TASK DESCRIPTION:
From the first line to the last, copy the data below word for word.

[Scene edit records]
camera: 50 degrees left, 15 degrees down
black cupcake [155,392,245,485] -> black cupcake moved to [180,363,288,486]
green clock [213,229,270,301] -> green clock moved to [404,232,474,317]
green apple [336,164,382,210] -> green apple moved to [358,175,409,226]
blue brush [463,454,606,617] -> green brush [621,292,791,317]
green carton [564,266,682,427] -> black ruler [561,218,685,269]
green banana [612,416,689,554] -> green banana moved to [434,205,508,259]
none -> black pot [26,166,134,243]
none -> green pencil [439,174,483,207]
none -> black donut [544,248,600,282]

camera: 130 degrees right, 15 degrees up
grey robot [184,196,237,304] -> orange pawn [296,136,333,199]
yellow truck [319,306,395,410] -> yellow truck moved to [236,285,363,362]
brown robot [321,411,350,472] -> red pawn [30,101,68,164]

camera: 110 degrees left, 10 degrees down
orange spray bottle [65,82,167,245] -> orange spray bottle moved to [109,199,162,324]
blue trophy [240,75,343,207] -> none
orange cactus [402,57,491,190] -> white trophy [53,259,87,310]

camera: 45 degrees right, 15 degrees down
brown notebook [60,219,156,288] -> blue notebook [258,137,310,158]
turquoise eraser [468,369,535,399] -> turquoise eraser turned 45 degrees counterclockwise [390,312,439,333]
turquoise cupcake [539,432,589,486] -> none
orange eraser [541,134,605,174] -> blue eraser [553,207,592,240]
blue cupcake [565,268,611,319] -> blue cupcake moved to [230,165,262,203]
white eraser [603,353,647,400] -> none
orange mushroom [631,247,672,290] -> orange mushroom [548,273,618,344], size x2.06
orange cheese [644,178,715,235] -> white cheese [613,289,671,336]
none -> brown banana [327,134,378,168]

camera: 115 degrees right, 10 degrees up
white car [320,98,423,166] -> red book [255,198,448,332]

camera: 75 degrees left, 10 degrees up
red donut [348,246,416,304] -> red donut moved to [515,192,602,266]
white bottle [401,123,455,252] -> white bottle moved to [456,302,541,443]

TASK SOLUTION:
camera: 50 degrees left, 15 degrees down
black cupcake [155,392,245,485] -> black cupcake moved to [180,363,288,486]
green clock [213,229,270,301] -> green clock moved to [404,232,474,317]
green apple [336,164,382,210] -> green apple moved to [358,175,409,226]
blue brush [463,454,606,617] -> green brush [621,292,791,317]
green carton [564,266,682,427] -> black ruler [561,218,685,269]
green banana [612,416,689,554] -> green banana moved to [434,205,508,259]
none -> black pot [26,166,134,243]
none -> green pencil [439,174,483,207]
none -> black donut [544,248,600,282]

camera: 130 degrees right, 15 degrees up
grey robot [184,196,237,304] -> orange pawn [296,136,333,199]
yellow truck [319,306,395,410] -> yellow truck moved to [236,285,363,362]
brown robot [321,411,350,472] -> red pawn [30,101,68,164]

camera: 110 degrees left, 10 degrees down
orange spray bottle [65,82,167,245] -> orange spray bottle moved to [109,199,162,324]
blue trophy [240,75,343,207] -> none
orange cactus [402,57,491,190] -> white trophy [53,259,87,310]

camera: 45 degrees right, 15 degrees down
brown notebook [60,219,156,288] -> blue notebook [258,137,310,158]
turquoise eraser [468,369,535,399] -> turquoise eraser turned 45 degrees counterclockwise [390,312,439,333]
turquoise cupcake [539,432,589,486] -> none
orange eraser [541,134,605,174] -> blue eraser [553,207,592,240]
blue cupcake [565,268,611,319] -> blue cupcake moved to [230,165,262,203]
white eraser [603,353,647,400] -> none
orange mushroom [631,247,672,290] -> orange mushroom [548,273,618,344], size x2.06
orange cheese [644,178,715,235] -> white cheese [613,289,671,336]
none -> brown banana [327,134,378,168]

camera: 115 degrees right, 10 degrees up
white car [320,98,423,166] -> red book [255,198,448,332]

camera: 75 degrees left, 10 degrees up
red donut [348,246,416,304] -> red donut moved to [515,192,602,266]
white bottle [401,123,455,252] -> white bottle moved to [456,302,541,443]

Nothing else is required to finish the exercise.